- Assignment: Run through the records and show each line that includes the string "lime".

- Entries shown:
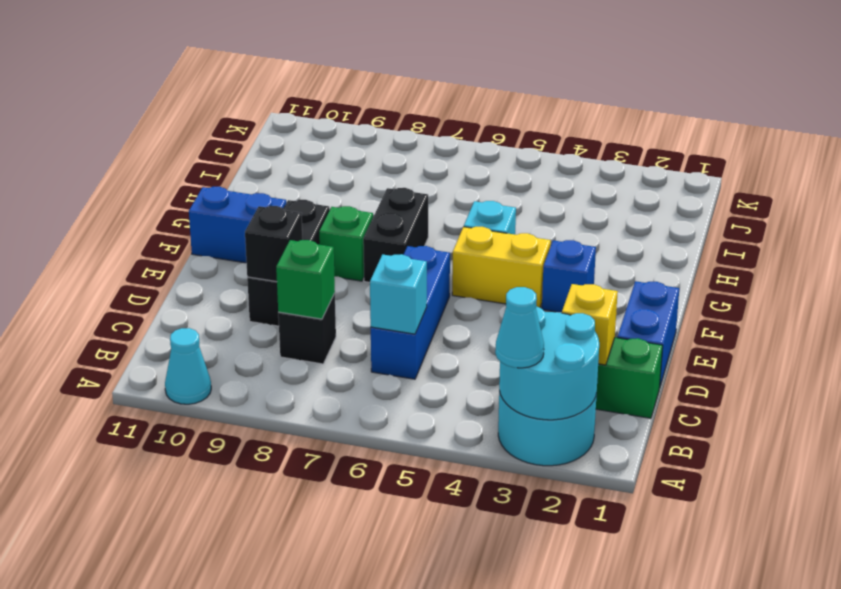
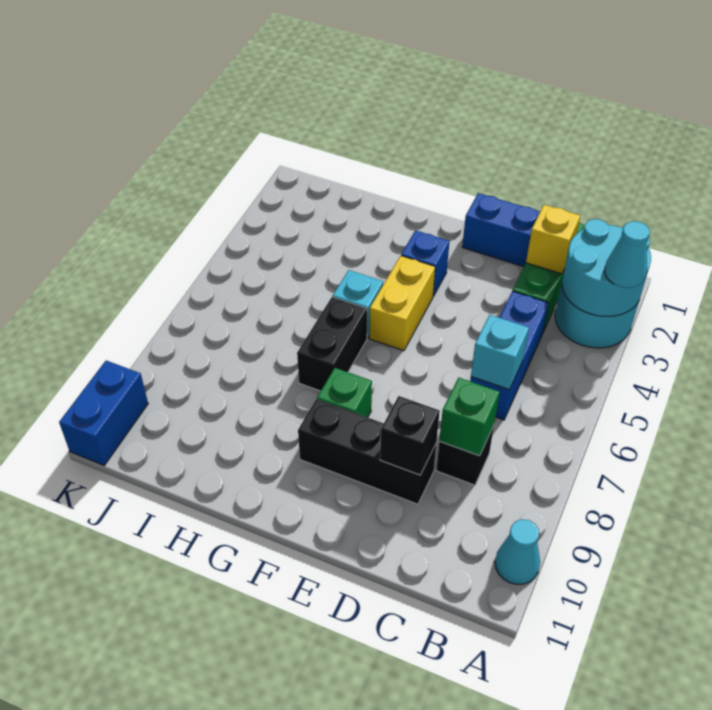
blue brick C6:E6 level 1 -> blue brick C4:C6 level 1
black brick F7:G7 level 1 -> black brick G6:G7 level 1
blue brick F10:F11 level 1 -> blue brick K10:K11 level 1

...

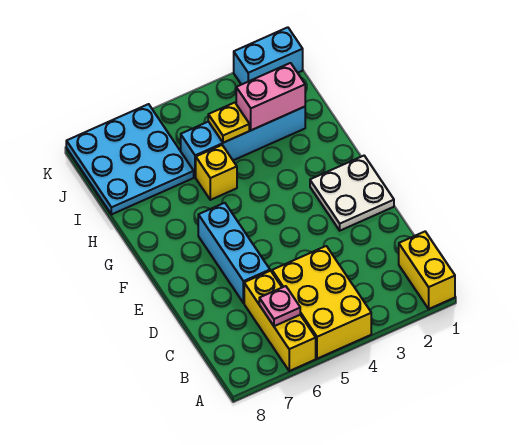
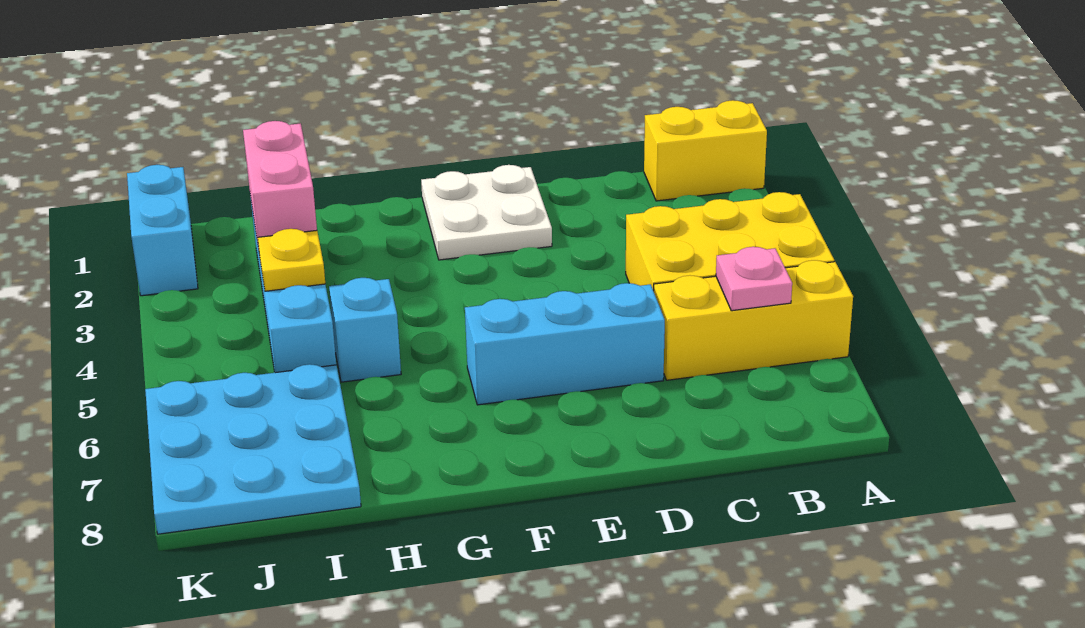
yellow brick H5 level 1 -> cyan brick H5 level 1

* * *

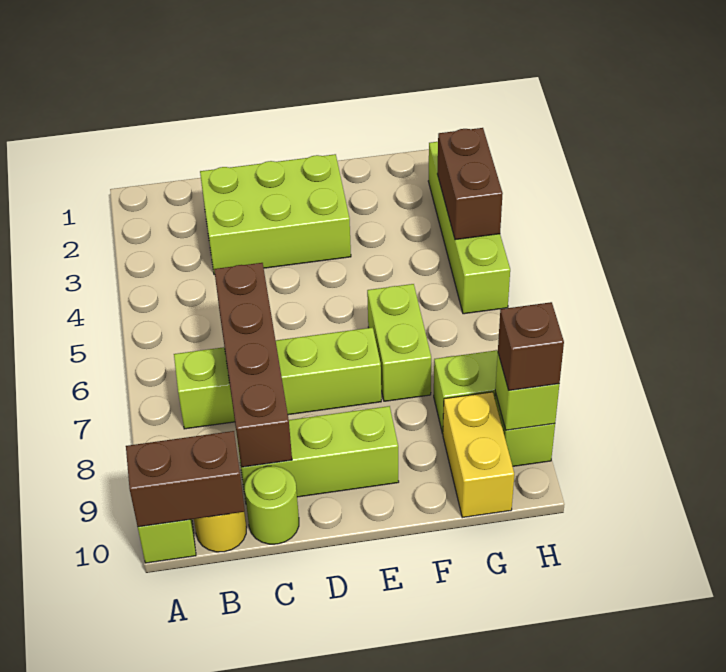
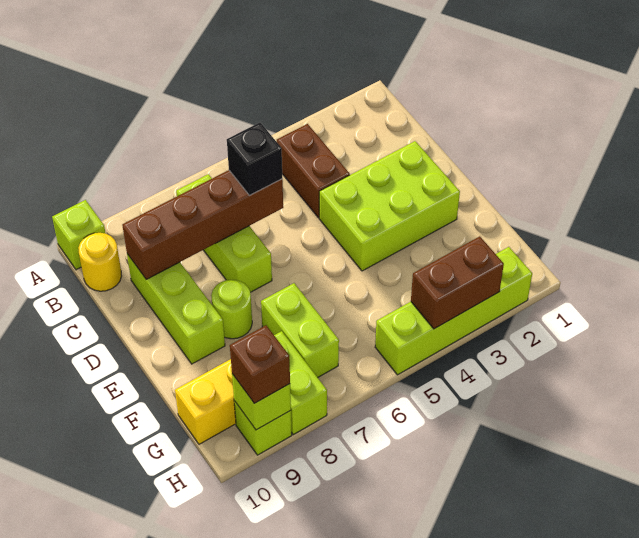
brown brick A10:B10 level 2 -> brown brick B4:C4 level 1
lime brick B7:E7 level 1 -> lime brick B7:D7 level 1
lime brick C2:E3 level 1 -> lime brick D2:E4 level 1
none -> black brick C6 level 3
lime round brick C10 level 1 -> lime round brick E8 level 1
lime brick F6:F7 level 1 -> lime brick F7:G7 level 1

- Answer to the exercise:
lime brick B7:E7 level 1 -> lime brick B7:D7 level 1
lime brick C2:E3 level 1 -> lime brick D2:E4 level 1
lime round brick C10 level 1 -> lime round brick E8 level 1
lime brick F6:F7 level 1 -> lime brick F7:G7 level 1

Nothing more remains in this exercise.